→ How to complete this task:
Within the material below, locate the line with "lime slope G2:G3" and the line with "cyan tile G2:I3", then return those two lines and all lines between them, exactly as written.

+ + + +

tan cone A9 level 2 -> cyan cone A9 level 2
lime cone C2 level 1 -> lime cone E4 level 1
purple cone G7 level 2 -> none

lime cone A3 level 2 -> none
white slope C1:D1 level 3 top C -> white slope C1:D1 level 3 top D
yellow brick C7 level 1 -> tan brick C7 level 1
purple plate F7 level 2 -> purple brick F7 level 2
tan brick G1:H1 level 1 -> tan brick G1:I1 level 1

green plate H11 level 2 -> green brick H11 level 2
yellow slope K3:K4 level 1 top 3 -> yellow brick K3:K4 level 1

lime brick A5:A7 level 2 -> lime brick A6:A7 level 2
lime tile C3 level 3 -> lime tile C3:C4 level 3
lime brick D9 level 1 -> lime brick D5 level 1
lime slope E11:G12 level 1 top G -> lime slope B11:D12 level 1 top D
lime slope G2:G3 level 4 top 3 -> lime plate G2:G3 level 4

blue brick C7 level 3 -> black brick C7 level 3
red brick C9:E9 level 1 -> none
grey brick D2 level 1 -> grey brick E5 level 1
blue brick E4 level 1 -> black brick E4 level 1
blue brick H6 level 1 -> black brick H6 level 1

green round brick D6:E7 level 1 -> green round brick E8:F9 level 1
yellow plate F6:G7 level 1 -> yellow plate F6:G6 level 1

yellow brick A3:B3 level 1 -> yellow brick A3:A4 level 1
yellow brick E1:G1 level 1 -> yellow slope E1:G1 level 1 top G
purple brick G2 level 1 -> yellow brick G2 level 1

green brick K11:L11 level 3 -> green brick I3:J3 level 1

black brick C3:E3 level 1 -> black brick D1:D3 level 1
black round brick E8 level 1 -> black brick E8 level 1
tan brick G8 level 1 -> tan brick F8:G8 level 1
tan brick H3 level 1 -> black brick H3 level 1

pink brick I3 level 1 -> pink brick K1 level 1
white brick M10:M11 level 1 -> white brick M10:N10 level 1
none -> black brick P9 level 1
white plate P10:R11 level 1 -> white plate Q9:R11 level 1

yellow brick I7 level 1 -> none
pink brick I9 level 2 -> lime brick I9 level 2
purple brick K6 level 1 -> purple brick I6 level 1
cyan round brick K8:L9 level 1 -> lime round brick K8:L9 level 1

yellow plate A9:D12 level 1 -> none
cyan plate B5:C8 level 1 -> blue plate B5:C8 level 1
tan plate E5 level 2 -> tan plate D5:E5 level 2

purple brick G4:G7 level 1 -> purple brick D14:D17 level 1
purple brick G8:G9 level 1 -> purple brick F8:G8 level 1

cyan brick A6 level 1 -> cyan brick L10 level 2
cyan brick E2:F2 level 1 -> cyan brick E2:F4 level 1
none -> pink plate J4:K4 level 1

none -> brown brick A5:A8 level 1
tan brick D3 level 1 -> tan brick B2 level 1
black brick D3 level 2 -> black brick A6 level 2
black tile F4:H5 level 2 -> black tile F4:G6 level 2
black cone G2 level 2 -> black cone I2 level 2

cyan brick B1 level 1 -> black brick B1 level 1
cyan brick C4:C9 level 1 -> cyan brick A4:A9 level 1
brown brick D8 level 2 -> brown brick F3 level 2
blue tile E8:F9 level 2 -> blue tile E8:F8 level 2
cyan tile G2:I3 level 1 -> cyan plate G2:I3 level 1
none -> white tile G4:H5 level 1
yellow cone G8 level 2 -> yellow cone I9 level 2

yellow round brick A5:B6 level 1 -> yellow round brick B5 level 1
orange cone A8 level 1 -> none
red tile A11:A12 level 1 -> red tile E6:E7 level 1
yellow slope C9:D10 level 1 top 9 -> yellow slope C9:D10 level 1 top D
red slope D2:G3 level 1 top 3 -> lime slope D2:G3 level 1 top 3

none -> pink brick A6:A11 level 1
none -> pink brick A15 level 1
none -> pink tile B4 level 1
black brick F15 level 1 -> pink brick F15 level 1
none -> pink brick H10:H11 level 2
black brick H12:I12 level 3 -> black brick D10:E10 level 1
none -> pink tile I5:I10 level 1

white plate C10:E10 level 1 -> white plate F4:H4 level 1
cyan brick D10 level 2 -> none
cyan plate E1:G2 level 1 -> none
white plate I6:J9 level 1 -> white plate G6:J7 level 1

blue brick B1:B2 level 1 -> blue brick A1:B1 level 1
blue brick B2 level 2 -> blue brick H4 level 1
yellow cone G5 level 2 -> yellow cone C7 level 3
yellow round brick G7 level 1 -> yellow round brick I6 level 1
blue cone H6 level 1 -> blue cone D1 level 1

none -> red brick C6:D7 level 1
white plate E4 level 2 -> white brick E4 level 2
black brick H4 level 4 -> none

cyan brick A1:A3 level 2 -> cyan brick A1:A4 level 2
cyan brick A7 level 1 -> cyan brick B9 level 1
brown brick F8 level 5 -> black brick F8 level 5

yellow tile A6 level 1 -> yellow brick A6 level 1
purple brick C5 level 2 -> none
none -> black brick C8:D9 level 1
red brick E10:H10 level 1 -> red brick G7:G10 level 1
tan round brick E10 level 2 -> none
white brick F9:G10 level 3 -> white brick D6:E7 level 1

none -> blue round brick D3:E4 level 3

+ + + +

→ Exercise output:
lime slope G2:G3 level 4 top 3 -> lime plate G2:G3 level 4

blue brick C7 level 3 -> black brick C7 level 3
red brick C9:E9 level 1 -> none
grey brick D2 level 1 -> grey brick E5 level 1
blue brick E4 level 1 -> black brick E4 level 1
blue brick H6 level 1 -> black brick H6 level 1

green round brick D6:E7 level 1 -> green round brick E8:F9 level 1
yellow plate F6:G7 level 1 -> yellow plate F6:G6 level 1

yellow brick A3:B3 level 1 -> yellow brick A3:A4 level 1
yellow brick E1:G1 level 1 -> yellow slope E1:G1 level 1 top G
purple brick G2 level 1 -> yellow brick G2 level 1

green brick K11:L11 level 3 -> green brick I3:J3 level 1

black brick C3:E3 level 1 -> black brick D1:D3 level 1
black round brick E8 level 1 -> black brick E8 level 1
tan brick G8 level 1 -> tan brick F8:G8 level 1
tan brick H3 level 1 -> black brick H3 level 1

pink brick I3 level 1 -> pink brick K1 level 1
white brick M10:M11 level 1 -> white brick M10:N10 level 1
none -> black brick P9 level 1
white plate P10:R11 level 1 -> white plate Q9:R11 level 1

yellow brick I7 level 1 -> none
pink brick I9 level 2 -> lime brick I9 level 2
purple brick K6 level 1 -> purple brick I6 level 1
cyan round brick K8:L9 level 1 -> lime round brick K8:L9 level 1

yellow plate A9:D12 level 1 -> none
cyan plate B5:C8 level 1 -> blue plate B5:C8 level 1
tan plate E5 level 2 -> tan plate D5:E5 level 2

purple brick G4:G7 level 1 -> purple brick D14:D17 level 1
purple brick G8:G9 level 1 -> purple brick F8:G8 level 1

cyan brick A6 level 1 -> cyan brick L10 level 2
cyan brick E2:F2 level 1 -> cyan brick E2:F4 level 1
none -> pink plate J4:K4 level 1

none -> brown brick A5:A8 level 1
tan brick D3 level 1 -> tan brick B2 level 1
black brick D3 level 2 -> black brick A6 level 2
black tile F4:H5 level 2 -> black tile F4:G6 level 2
black cone G2 level 2 -> black cone I2 level 2

cyan brick B1 level 1 -> black brick B1 level 1
cyan brick C4:C9 level 1 -> cyan brick A4:A9 level 1
brown brick D8 level 2 -> brown brick F3 level 2
blue tile E8:F9 level 2 -> blue tile E8:F8 level 2
cyan tile G2:I3 level 1 -> cyan plate G2:I3 level 1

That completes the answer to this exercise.